- _Exercise requirements_
If a line in the entries below holds the string "green", copy it.

- _Data to process_
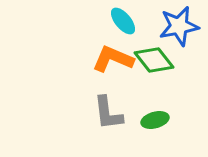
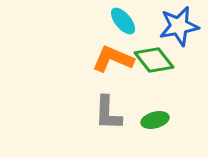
gray L-shape: rotated 9 degrees clockwise
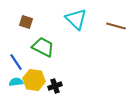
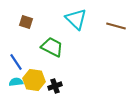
green trapezoid: moved 9 px right
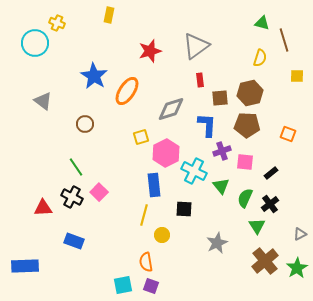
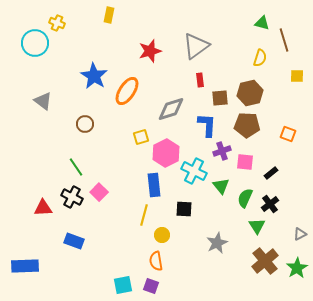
orange semicircle at (146, 262): moved 10 px right, 1 px up
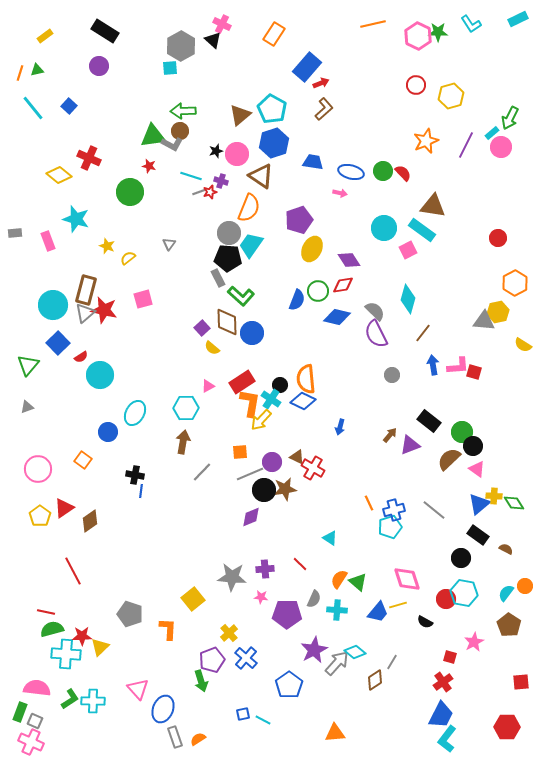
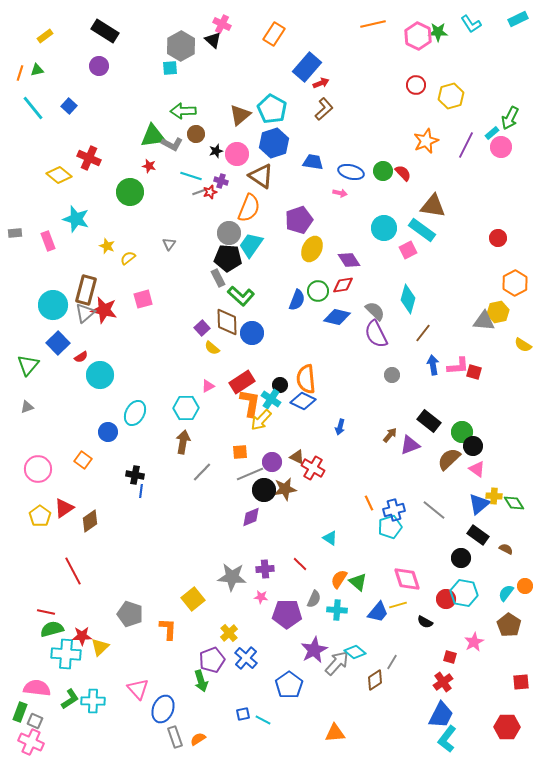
brown circle at (180, 131): moved 16 px right, 3 px down
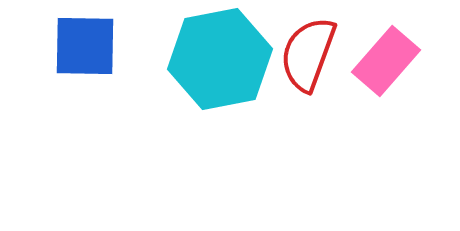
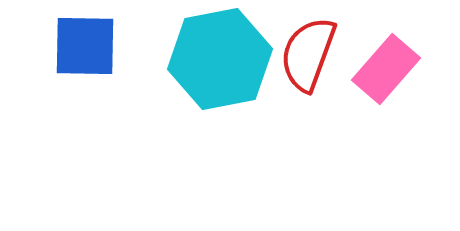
pink rectangle: moved 8 px down
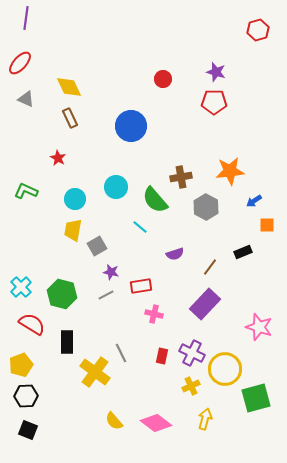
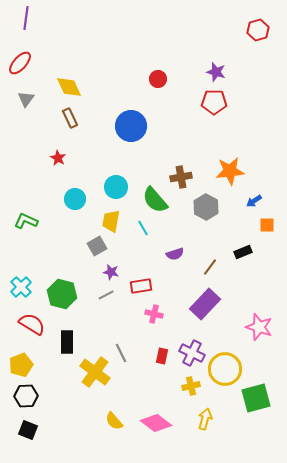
red circle at (163, 79): moved 5 px left
gray triangle at (26, 99): rotated 42 degrees clockwise
green L-shape at (26, 191): moved 30 px down
cyan line at (140, 227): moved 3 px right, 1 px down; rotated 21 degrees clockwise
yellow trapezoid at (73, 230): moved 38 px right, 9 px up
yellow cross at (191, 386): rotated 12 degrees clockwise
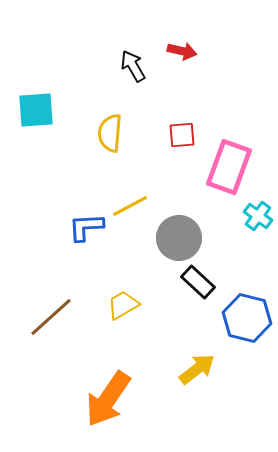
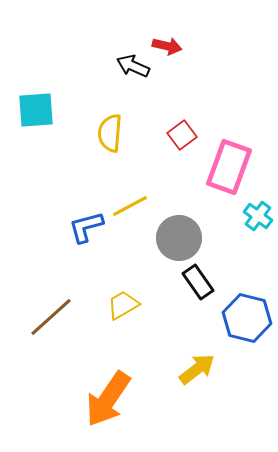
red arrow: moved 15 px left, 5 px up
black arrow: rotated 36 degrees counterclockwise
red square: rotated 32 degrees counterclockwise
blue L-shape: rotated 12 degrees counterclockwise
black rectangle: rotated 12 degrees clockwise
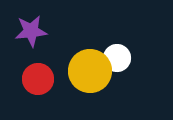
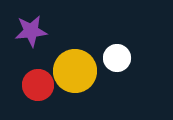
yellow circle: moved 15 px left
red circle: moved 6 px down
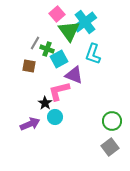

- _Answer section_
green trapezoid: moved 9 px right
green L-shape at (26, 191): moved 30 px down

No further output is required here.